What you will do:
Transcribe the records below word for word, leaving every picture out.

Records for this exercise:
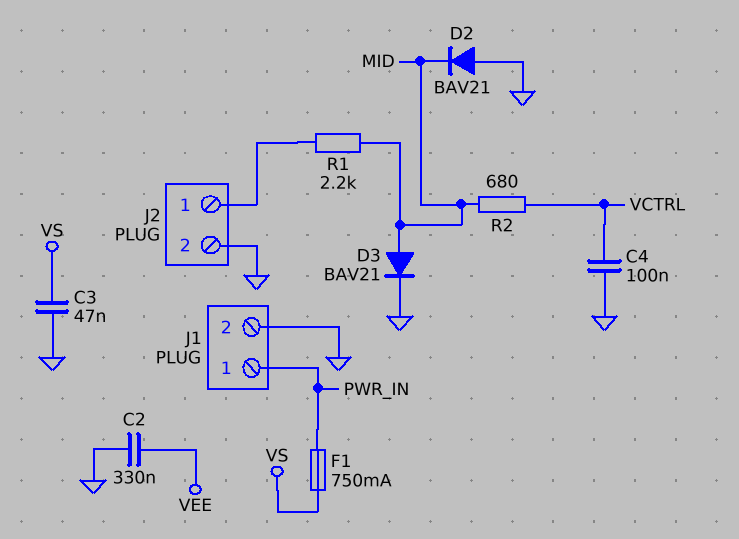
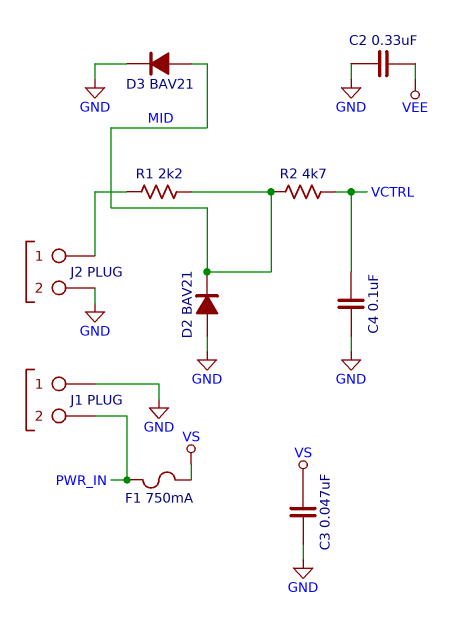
J1 pin 1: PWR_IN -> GND
J1 pin 2: GND -> PWR_IN
R2: 680 (MID, VCTRL) -> 4.7k (MID, VCTRL)

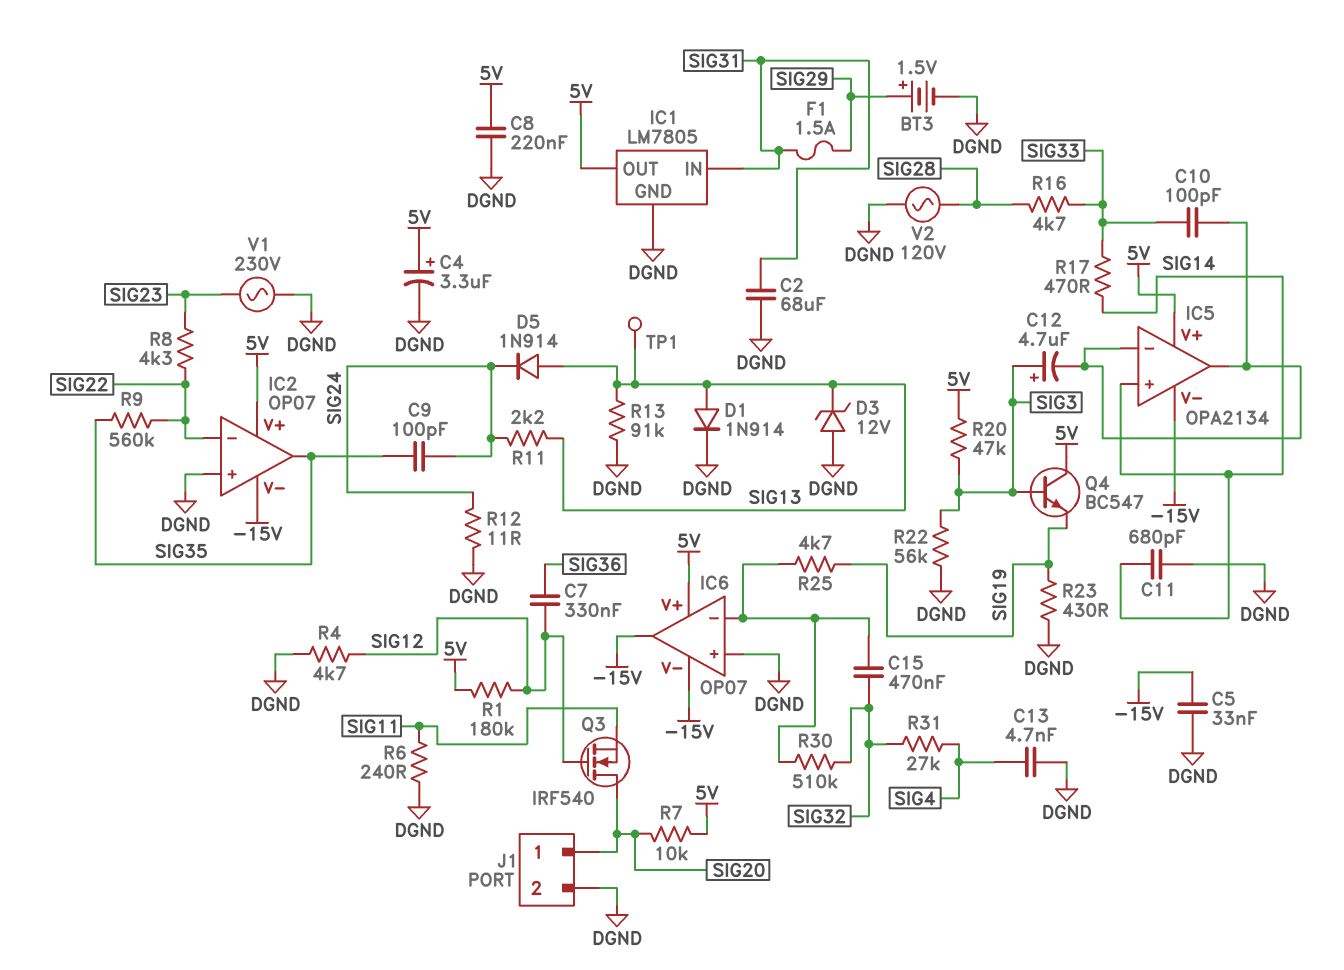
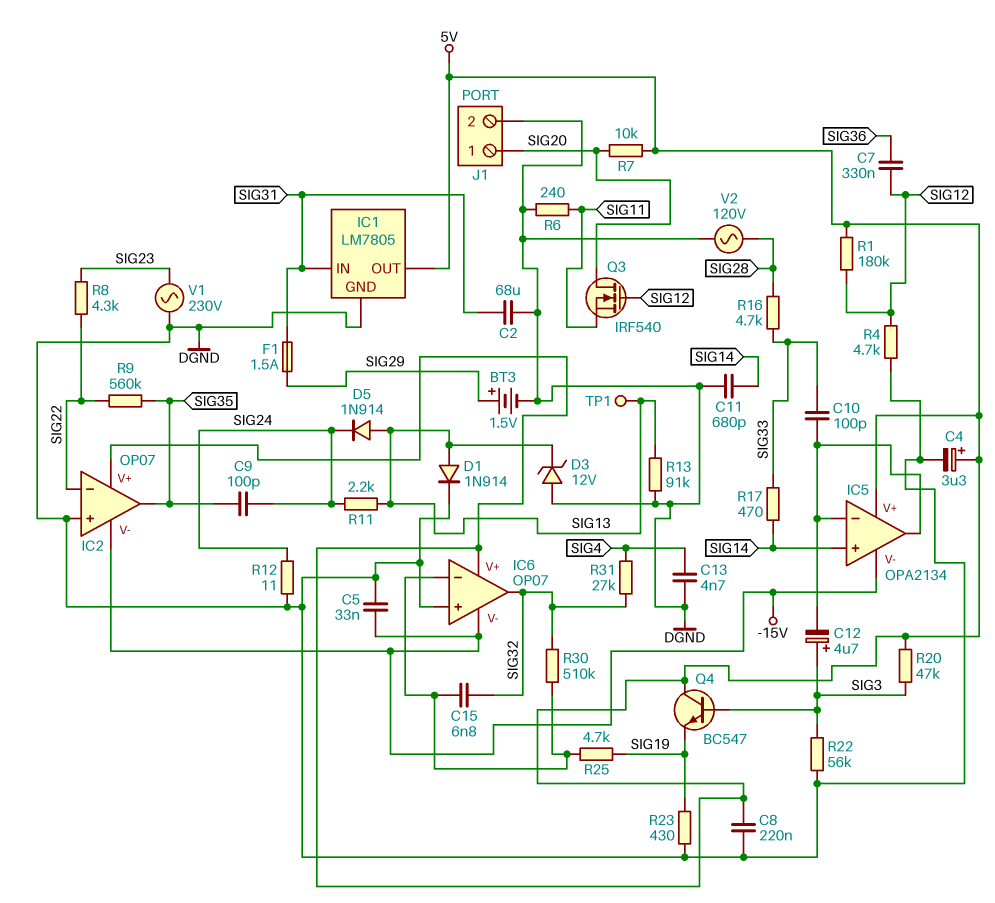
C15: 470nF (IC6/in-, SIG32) -> 6.8nF (IC6/in-, SIG32)
IC6 pin out: -15V -> SIG32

Solution to this exercise:
J1 pin 1: PWR_IN -> GND
J1 pin 2: GND -> PWR_IN
R2: 680 (MID, VCTRL) -> 4.7k (MID, VCTRL)

C15: 470nF (IC6/in-, SIG32) -> 6.8nF (IC6/in-, SIG32)
IC6 pin out: -15V -> SIG32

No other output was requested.